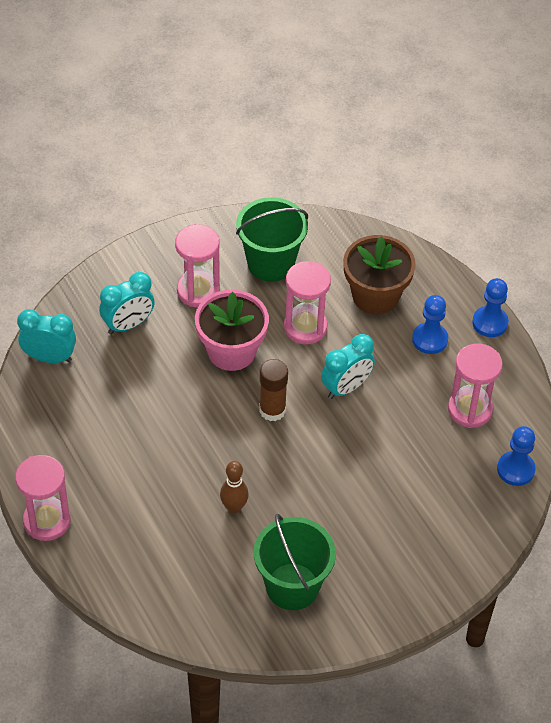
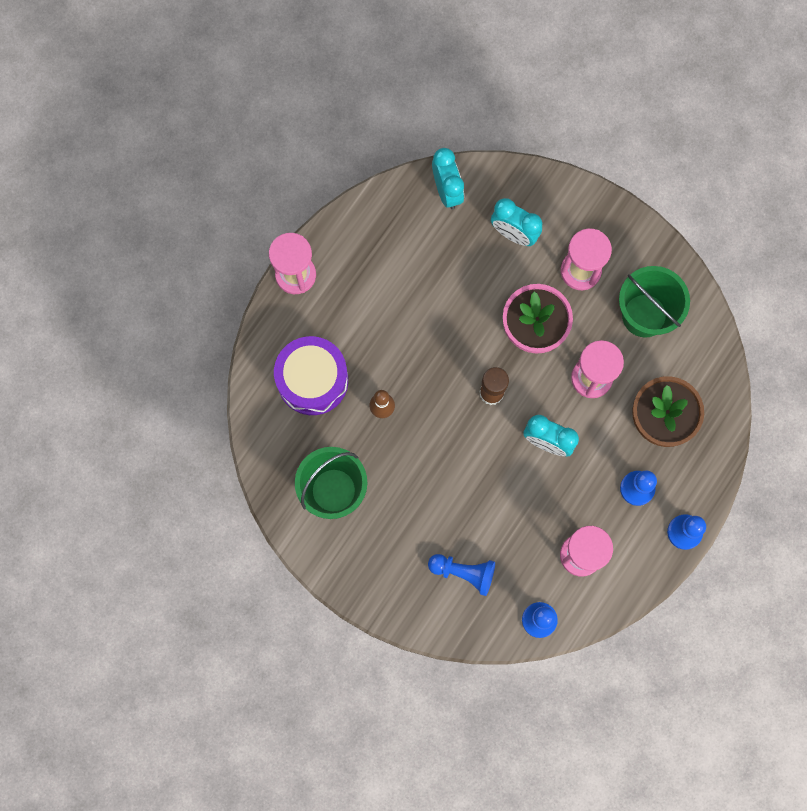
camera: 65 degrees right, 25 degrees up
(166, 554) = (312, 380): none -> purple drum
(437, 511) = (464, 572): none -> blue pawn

==

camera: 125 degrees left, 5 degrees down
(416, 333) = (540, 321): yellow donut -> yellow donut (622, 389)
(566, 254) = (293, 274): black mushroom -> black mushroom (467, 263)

EXERCISE DESCRIPTION => Print exactly the lines above, between the one holding "camera: 65 degrees right, 25 degrees up" and the one holding "(437, 511) = (464, 572): none -> blue pawn", inclusive, and nothing besides.

RESPONSE FOR THIS EXERCISE =>
camera: 65 degrees right, 25 degrees up
(166, 554) = (312, 380): none -> purple drum
(437, 511) = (464, 572): none -> blue pawn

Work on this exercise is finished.